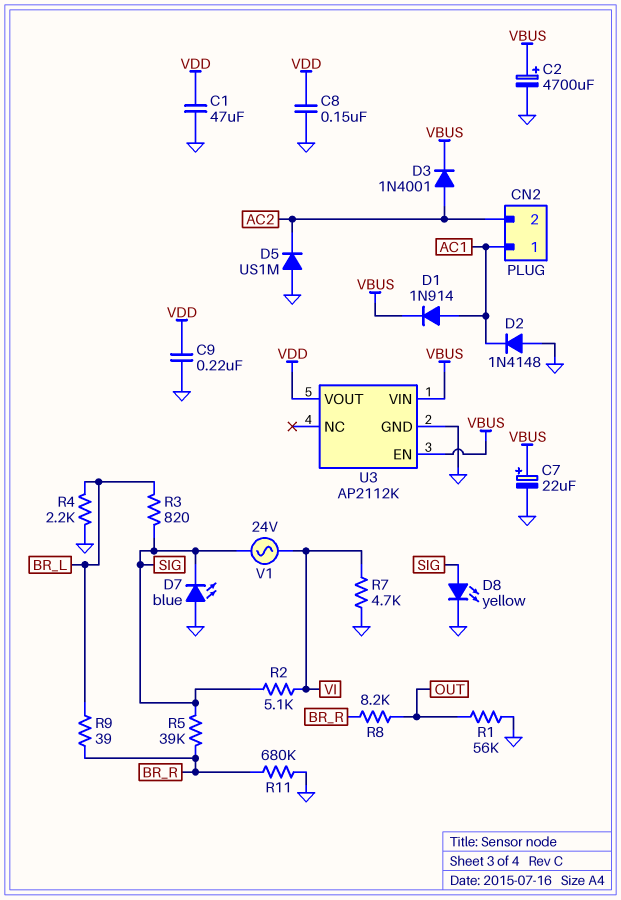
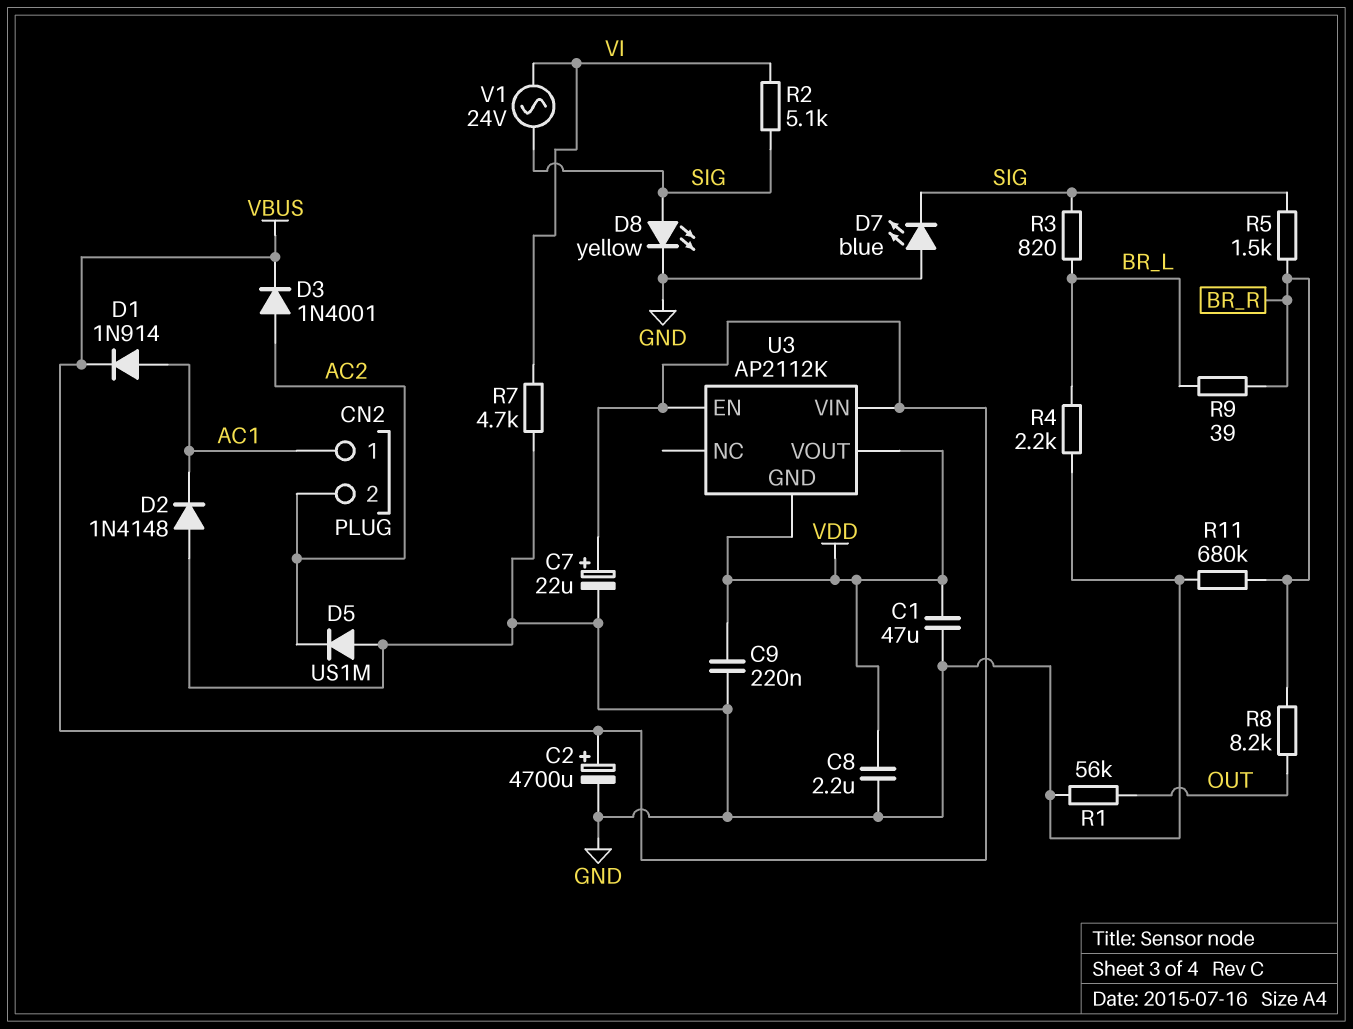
C8: 150nF (GND, VDD) -> 2.2uF (GND, VDD)
R5: 39k (BR_R, SIG) -> 1.5k (BR_R, SIG)
U3 pin GND: GND -> VDD

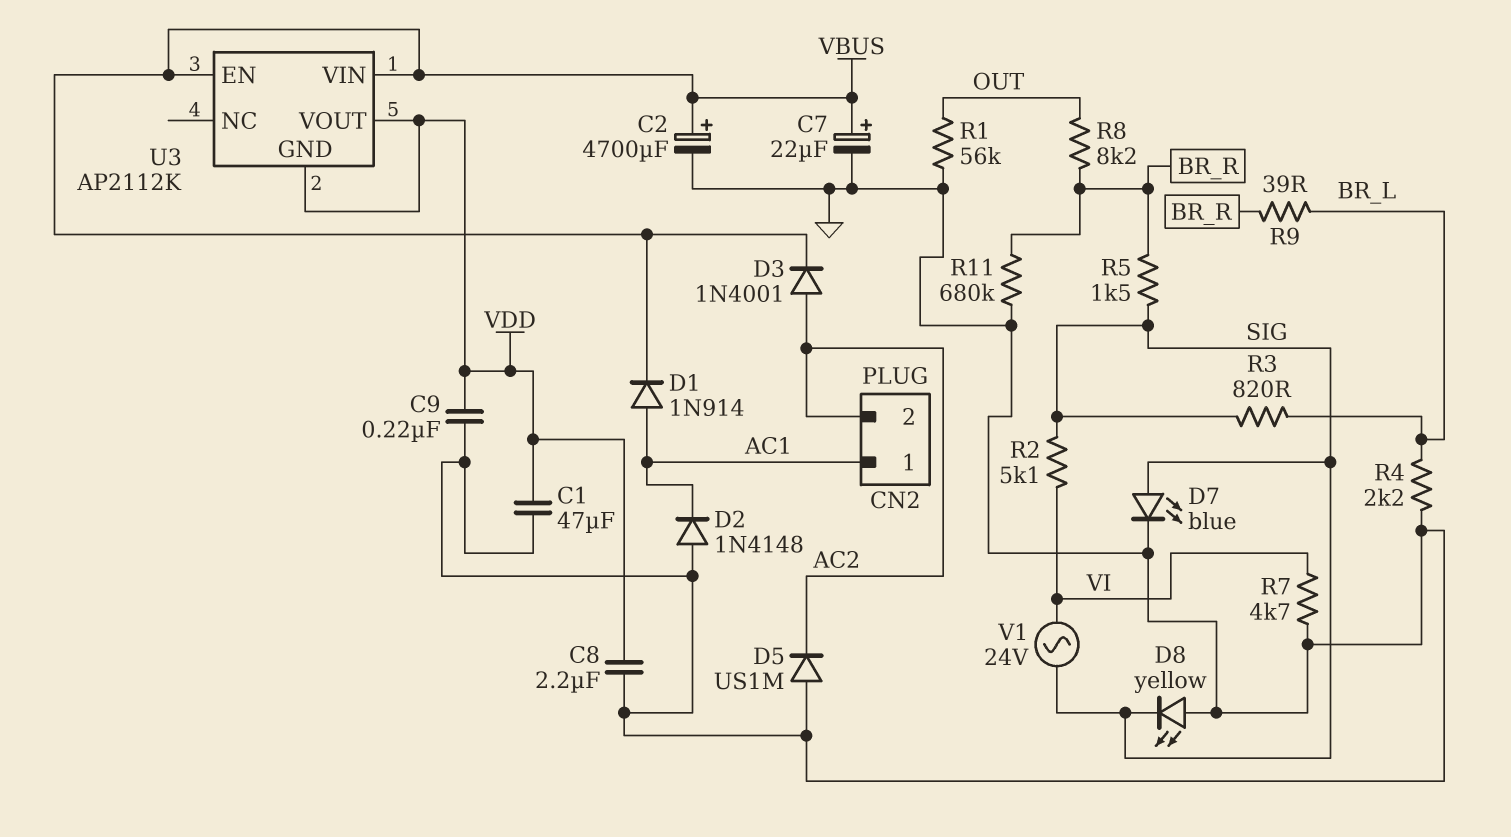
D7: LED blue (A GND, K SIG) -> LED blue (A SIG, K GND)
D8: LED yellow (A SIG, K GND) -> LED yellow (A GND, K SIG)

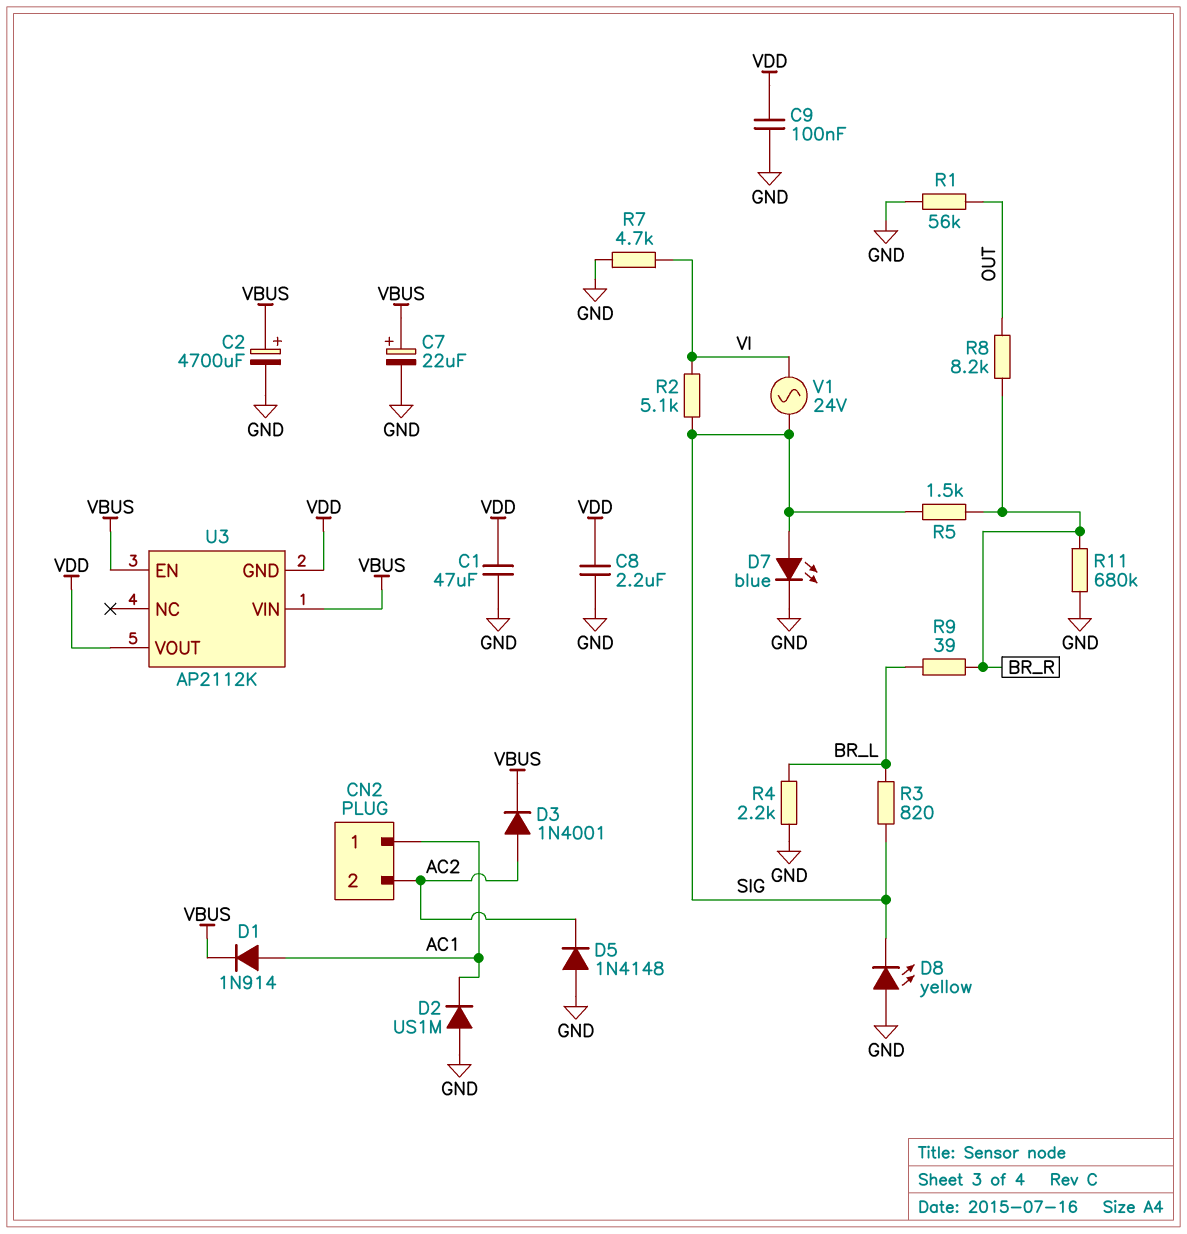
C9: 220nF (GND, VDD) -> 100nF (GND, VDD)
D2: diode 1N4148 (A GND, K AC1) -> diode US1M (A GND, K AC1)
D5: diode US1M (A GND, K AC2) -> diode 1N4148 (A GND, K AC2)

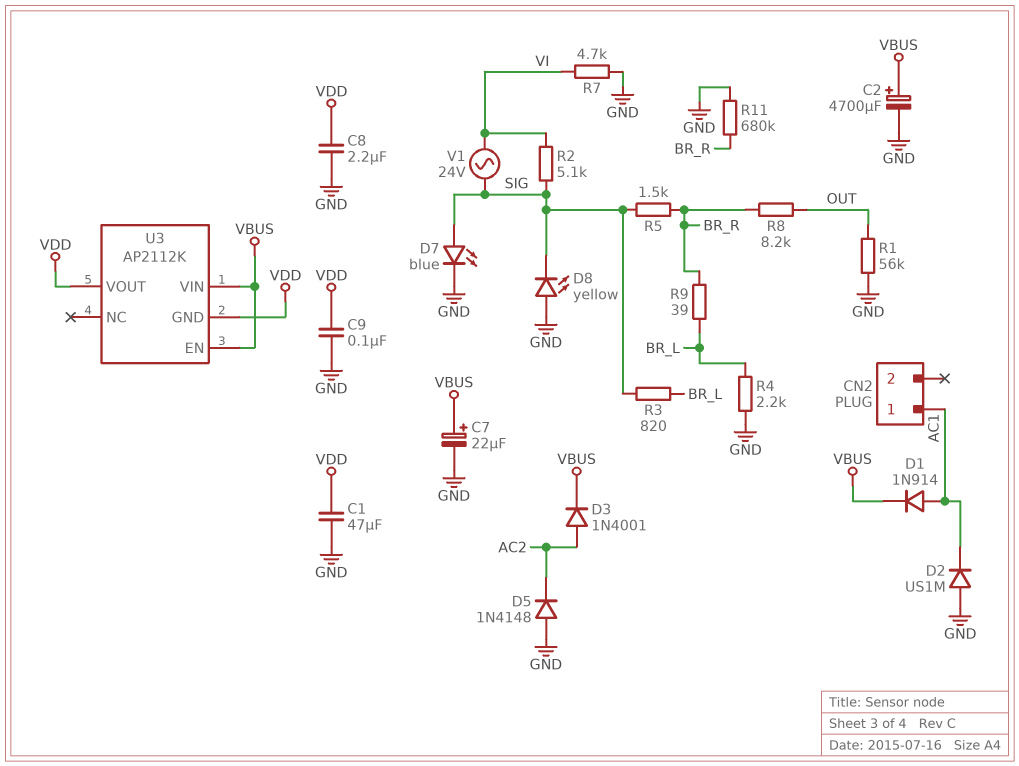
CN2 pin 2: AC2 -> none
-.-.-
- **Your assignment**: No picture belongs in the copy; return the rest of the listing exactly.

- **Result of this exercise**:
C8: 150nF (GND, VDD) -> 2.2uF (GND, VDD)
R5: 39k (BR_R, SIG) -> 1.5k (BR_R, SIG)
U3 pin GND: GND -> VDD

D7: LED blue (A GND, K SIG) -> LED blue (A SIG, K GND)
D8: LED yellow (A SIG, K GND) -> LED yellow (A GND, K SIG)

C9: 220nF (GND, VDD) -> 100nF (GND, VDD)
D2: diode 1N4148 (A GND, K AC1) -> diode US1M (A GND, K AC1)
D5: diode US1M (A GND, K AC2) -> diode 1N4148 (A GND, K AC2)

CN2 pin 2: AC2 -> none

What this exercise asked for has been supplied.